● **What needs to be done**:
From the line containing "R3: 33k (N1, U2/PB0) -> 16k (N1, U2/PB0)" through the last line of the records, print every line exactly and nothing more.

——

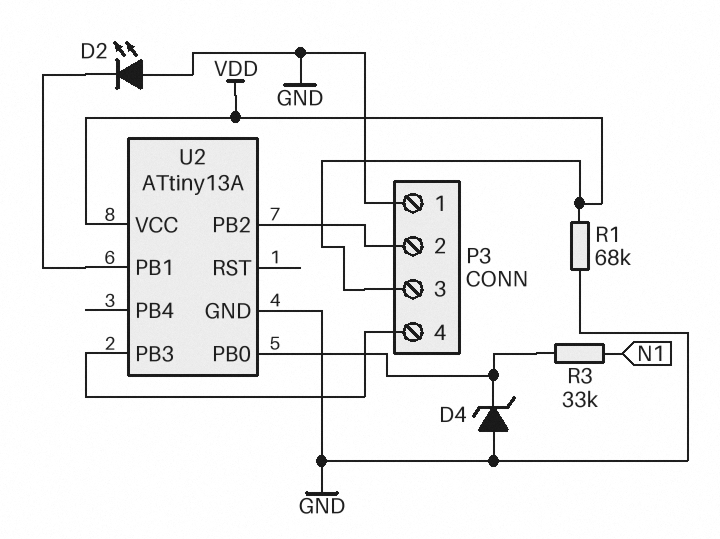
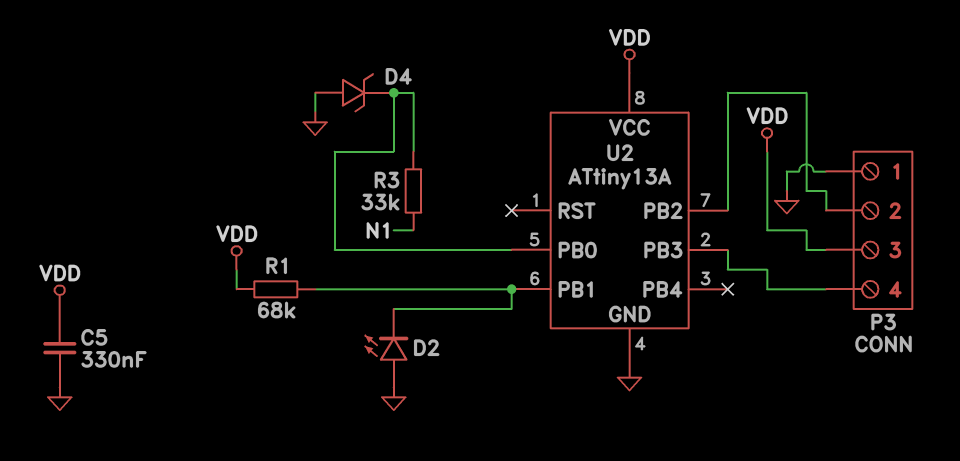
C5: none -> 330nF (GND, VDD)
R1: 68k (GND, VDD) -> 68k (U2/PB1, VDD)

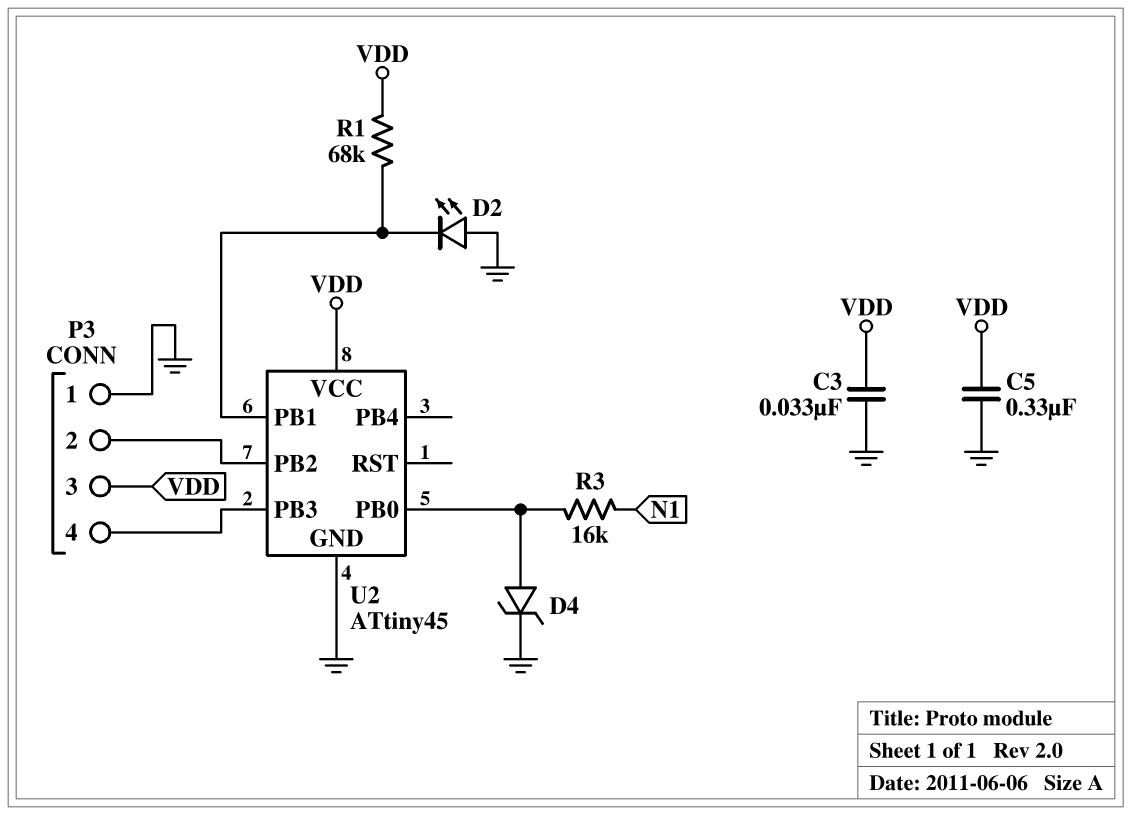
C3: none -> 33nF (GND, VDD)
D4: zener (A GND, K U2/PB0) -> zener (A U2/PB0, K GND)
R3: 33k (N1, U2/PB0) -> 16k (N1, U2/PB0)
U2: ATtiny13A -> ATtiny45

——

● **Expected output**:
R3: 33k (N1, U2/PB0) -> 16k (N1, U2/PB0)
U2: ATtiny13A -> ATtiny45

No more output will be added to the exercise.